[Items listed in a dataset]
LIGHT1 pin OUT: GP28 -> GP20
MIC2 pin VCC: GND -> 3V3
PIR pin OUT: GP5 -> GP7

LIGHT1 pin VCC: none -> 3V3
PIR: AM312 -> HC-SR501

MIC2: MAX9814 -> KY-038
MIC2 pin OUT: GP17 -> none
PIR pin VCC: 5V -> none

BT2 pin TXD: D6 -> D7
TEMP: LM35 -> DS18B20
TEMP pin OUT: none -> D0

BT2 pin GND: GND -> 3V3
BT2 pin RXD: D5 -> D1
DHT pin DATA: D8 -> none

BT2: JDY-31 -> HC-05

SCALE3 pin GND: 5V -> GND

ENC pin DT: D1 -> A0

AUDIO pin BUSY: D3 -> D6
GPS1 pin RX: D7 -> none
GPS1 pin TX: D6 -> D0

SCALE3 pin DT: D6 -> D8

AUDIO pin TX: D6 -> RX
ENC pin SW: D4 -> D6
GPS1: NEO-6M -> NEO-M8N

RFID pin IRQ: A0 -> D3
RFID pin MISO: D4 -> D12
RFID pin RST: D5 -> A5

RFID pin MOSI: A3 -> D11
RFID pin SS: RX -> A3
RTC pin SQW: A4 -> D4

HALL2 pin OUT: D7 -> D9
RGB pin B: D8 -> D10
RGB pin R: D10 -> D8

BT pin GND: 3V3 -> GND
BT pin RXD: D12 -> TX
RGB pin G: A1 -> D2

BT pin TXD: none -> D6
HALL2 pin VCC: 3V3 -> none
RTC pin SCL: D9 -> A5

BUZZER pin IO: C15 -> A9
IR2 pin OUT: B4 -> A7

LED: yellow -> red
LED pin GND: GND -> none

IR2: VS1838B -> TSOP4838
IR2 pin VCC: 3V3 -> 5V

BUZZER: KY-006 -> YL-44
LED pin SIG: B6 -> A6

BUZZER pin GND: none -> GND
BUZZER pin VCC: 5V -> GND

◆ Work to be completed
State how many lines of the records above contain "none", with no words besides the number.

◆ Task solution
10